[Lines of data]
#####

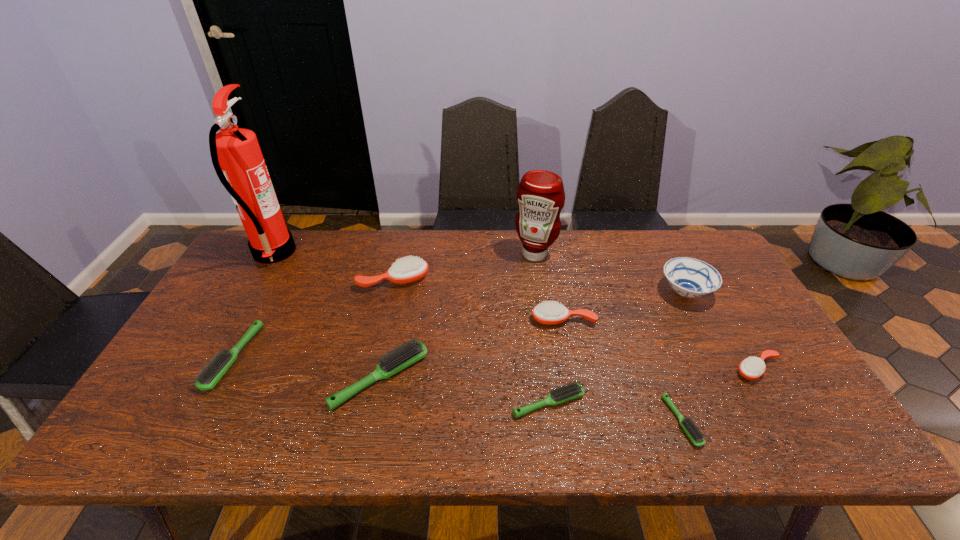
Locate an element on the screen. The image size is (960, 540). free space between the third light hairbrush from right to left and the smallest light hairbrush is located at coordinates (531, 400).

Where is `object that is the fourth closest to the biggest light hairbrush`? The image size is (960, 540). object that is the fourth closest to the biggest light hairbrush is located at coordinates (550, 313).

I want to click on the ninth closest object relative to the biggest light hairbrush, so click(751, 368).

Identify the location of hairbrush that is the fifth closest to the biggest light hairbrush. Image resolution: width=960 pixels, height=540 pixels. (695, 435).

Identify which hairbrush is the fifth closest to the eighth object from left to right. Please provide its 2D coordinates. Your answer should be formatted as a tuple, i.e. [(x, y)], where the tuple contains the x and y coordinates of a point satisfying the conditions above.

[(411, 269)]

You are a GUI agent. You are given a task and a screenshot of the screen. Output one action in this format:
    pyautogui.click(x=<x>, y=<y>)
    Task: Click on the orange hairbrush that is the second closest to the leftmost orange hairbrush
    
    Given the screenshot: What is the action you would take?
    pyautogui.click(x=751, y=368)

The width and height of the screenshot is (960, 540). I want to click on the third closest orange hairbrush relative to the fire extinguisher, so point(751,368).

Locate an element on the screen. light hairbrush that is the second closest to the tallest object is located at coordinates (411, 351).

Where is `the fourth closest light hairbrush to the tallest object`? The height and width of the screenshot is (540, 960). the fourth closest light hairbrush to the tallest object is located at coordinates (695, 435).

Find the location of a particular element. This screenshot has width=960, height=540. vacant space that satisfies the following two spatial constraints: 1. on the back side of the condiment; 2. on the right side of the leftmost light hairbrush is located at coordinates (288, 254).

#####

■ Exercise goal
How many lines in the listing above contain the string "pyautogui"? Case matters, and reply with the number only.

■ Task answer
2